All lines from the one that has "tan brick J2:J3 level 3 -> none" onward to the end of the records below are to be returned exactly; pictures are to be skipped.

Stored entries:
════════

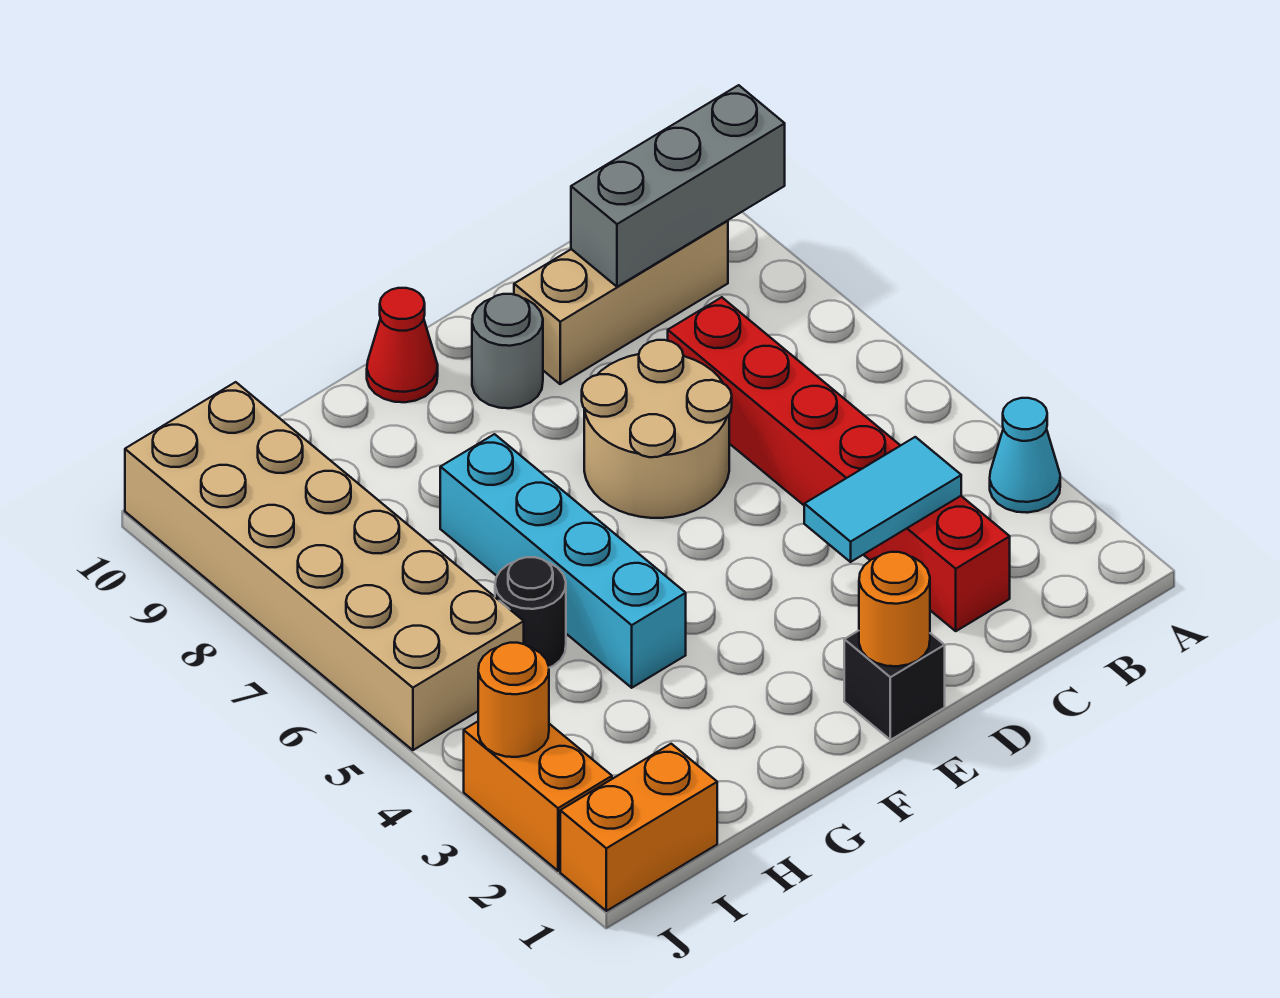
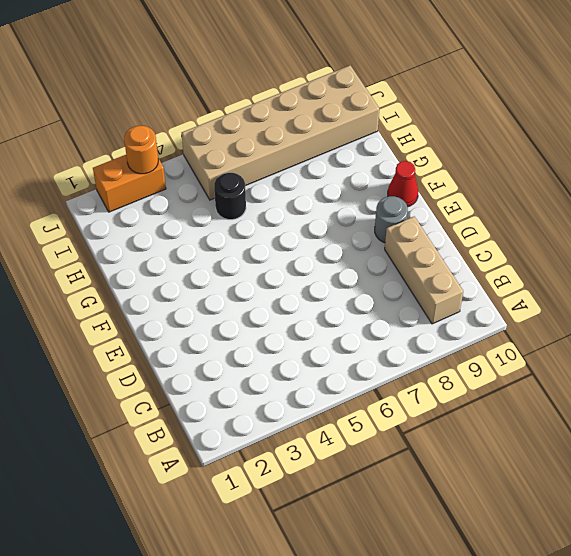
none -> cyan cone A3 level 1
none -> red brick C2:C7 level 1
none -> tan round brick D6:E7 level 1

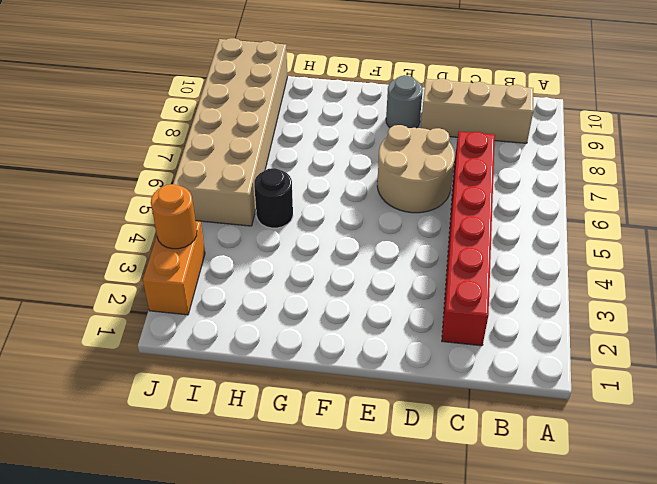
none -> cyan cone A3 level 1
none -> black brick E1 level 1
none -> red cone F10 level 1

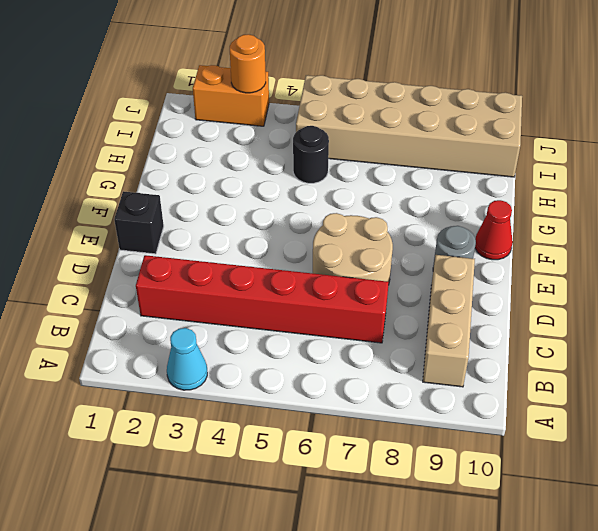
none -> cyan brick G4:G7 level 1
none -> orange brick I1:J1 level 1
none -> grey brick A9:C9 level 2

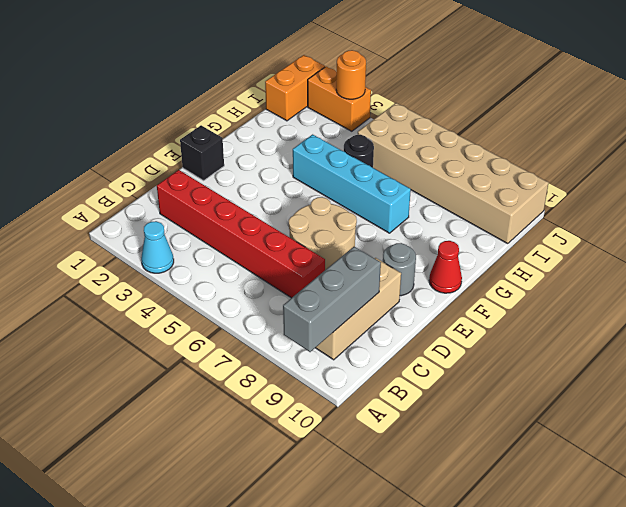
none -> cyan tile C3:D3 level 2
none -> orange round brick E1 level 2

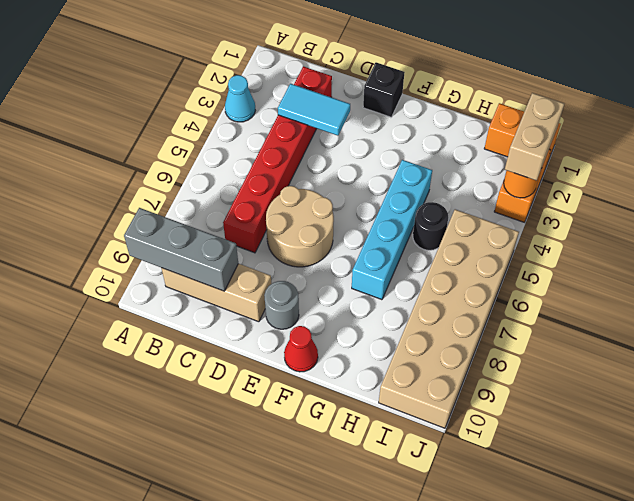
tan brick J2:J3 level 3 -> none
none -> orange round brick E1 level 2

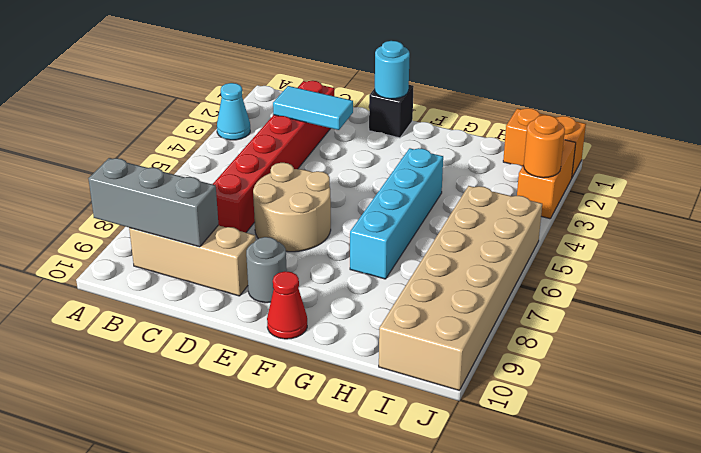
cyan round brick E1 level 2 -> orange round brick E1 level 2
none -> black round brick H5 level 1

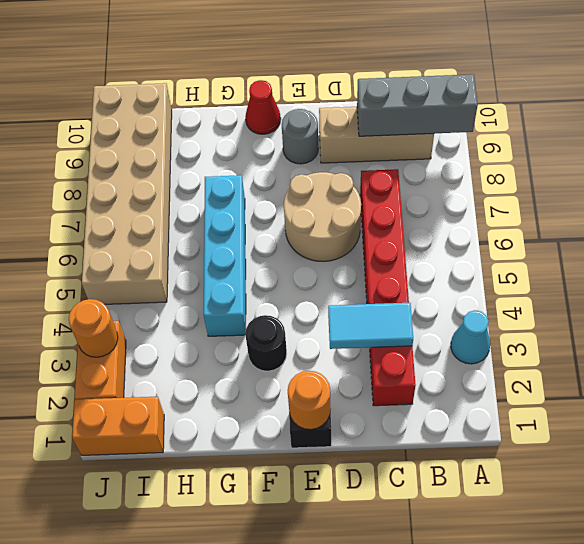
black round brick F3 level 1 -> black round brick H5 level 1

════════

_Result for this task_
tan brick J2:J3 level 3 -> none
none -> orange round brick E1 level 2

cyan round brick E1 level 2 -> orange round brick E1 level 2
none -> black round brick H5 level 1

black round brick F3 level 1 -> black round brick H5 level 1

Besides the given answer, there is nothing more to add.